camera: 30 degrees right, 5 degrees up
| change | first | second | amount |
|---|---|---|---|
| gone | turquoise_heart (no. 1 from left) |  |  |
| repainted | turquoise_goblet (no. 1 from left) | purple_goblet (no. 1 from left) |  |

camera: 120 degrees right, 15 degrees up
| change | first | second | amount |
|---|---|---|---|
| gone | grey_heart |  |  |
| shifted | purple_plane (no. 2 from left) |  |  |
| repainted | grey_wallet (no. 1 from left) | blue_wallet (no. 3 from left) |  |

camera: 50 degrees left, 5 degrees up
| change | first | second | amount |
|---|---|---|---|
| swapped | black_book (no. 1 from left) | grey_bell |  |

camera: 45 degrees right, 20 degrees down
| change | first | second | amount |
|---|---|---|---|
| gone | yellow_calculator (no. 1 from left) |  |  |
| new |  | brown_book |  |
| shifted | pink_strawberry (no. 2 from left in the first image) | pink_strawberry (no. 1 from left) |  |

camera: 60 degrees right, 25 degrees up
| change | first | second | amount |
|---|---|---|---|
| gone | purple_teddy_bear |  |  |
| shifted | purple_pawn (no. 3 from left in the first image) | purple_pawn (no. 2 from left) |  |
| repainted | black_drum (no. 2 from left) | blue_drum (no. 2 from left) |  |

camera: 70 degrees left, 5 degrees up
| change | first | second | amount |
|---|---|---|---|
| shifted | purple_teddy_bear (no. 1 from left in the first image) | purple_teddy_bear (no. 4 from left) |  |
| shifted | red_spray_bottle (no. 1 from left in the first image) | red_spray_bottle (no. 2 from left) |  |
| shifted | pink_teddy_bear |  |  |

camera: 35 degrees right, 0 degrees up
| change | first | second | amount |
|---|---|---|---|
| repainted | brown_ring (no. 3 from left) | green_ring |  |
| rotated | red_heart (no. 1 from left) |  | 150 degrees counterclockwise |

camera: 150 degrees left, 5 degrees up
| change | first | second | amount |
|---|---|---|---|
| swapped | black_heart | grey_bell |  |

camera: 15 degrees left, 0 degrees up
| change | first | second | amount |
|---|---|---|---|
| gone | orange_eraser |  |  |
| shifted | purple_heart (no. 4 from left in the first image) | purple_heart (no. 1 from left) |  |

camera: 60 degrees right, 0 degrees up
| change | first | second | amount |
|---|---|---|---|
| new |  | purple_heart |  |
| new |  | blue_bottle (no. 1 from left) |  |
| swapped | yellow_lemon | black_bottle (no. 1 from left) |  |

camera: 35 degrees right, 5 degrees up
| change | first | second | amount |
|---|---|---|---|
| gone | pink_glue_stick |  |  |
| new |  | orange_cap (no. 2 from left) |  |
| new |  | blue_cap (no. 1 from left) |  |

● ● ● ●

What you have to do
For this exercise, return the material above in full and exactly.

Answer section
camera: 30 degrees right, 5 degrees up
| change | first | second | amount |
|---|---|---|---|
| gone | turquoise_heart (no. 1 from left) |  |  |
| repainted | turquoise_goblet (no. 1 from left) | purple_goblet (no. 1 from left) |  |

camera: 120 degrees right, 15 degrees up
| change | first | second | amount |
|---|---|---|---|
| gone | grey_heart |  |  |
| shifted | purple_plane (no. 2 from left) |  |  |
| repainted | grey_wallet (no. 1 from left) | blue_wallet (no. 3 from left) |  |

camera: 50 degrees left, 5 degrees up
| change | first | second | amount |
|---|---|---|---|
| swapped | black_book (no. 1 from left) | grey_bell |  |

camera: 45 degrees right, 20 degrees down
| change | first | second | amount |
|---|---|---|---|
| gone | yellow_calculator (no. 1 from left) |  |  |
| new |  | brown_book |  |
| shifted | pink_strawberry (no. 2 from left in the first image) | pink_strawberry (no. 1 from left) |  |

camera: 60 degrees right, 25 degrees up
| change | first | second | amount |
|---|---|---|---|
| gone | purple_teddy_bear |  |  |
| shifted | purple_pawn (no. 3 from left in the first image) | purple_pawn (no. 2 from left) |  |
| repainted | black_drum (no. 2 from left) | blue_drum (no. 2 from left) |  |

camera: 70 degrees left, 5 degrees up
| change | first | second | amount |
|---|---|---|---|
| shifted | purple_teddy_bear (no. 1 from left in the first image) | purple_teddy_bear (no. 4 from left) |  |
| shifted | red_spray_bottle (no. 1 from left in the first image) | red_spray_bottle (no. 2 from left) |  |
| shifted | pink_teddy_bear |  |  |

camera: 35 degrees right, 0 degrees up
| change | first | second | amount |
|---|---|---|---|
| repainted | brown_ring (no. 3 from left) | green_ring |  |
| rotated | red_heart (no. 1 from left) |  | 150 degrees counterclockwise |

camera: 150 degrees left, 5 degrees up
| change | first | second | amount |
|---|---|---|---|
| swapped | black_heart | grey_bell |  |

camera: 15 degrees left, 0 degrees up
| change | first | second | amount |
|---|---|---|---|
| gone | orange_eraser |  |  |
| shifted | purple_heart (no. 4 from left in the first image) | purple_heart (no. 1 from left) |  |

camera: 60 degrees right, 0 degrees up
| change | first | second | amount |
|---|---|---|---|
| new |  | purple_heart |  |
| new |  | blue_bottle (no. 1 from left) |  |
| swapped | yellow_lemon | black_bottle (no. 1 from left) |  |

camera: 35 degrees right, 5 degrees up
| change | first | second | amount |
|---|---|---|---|
| gone | pink_glue_stick |  |  |
| new |  | orange_cap (no. 2 from left) |  |
| new |  | blue_cap (no. 1 from left) |  |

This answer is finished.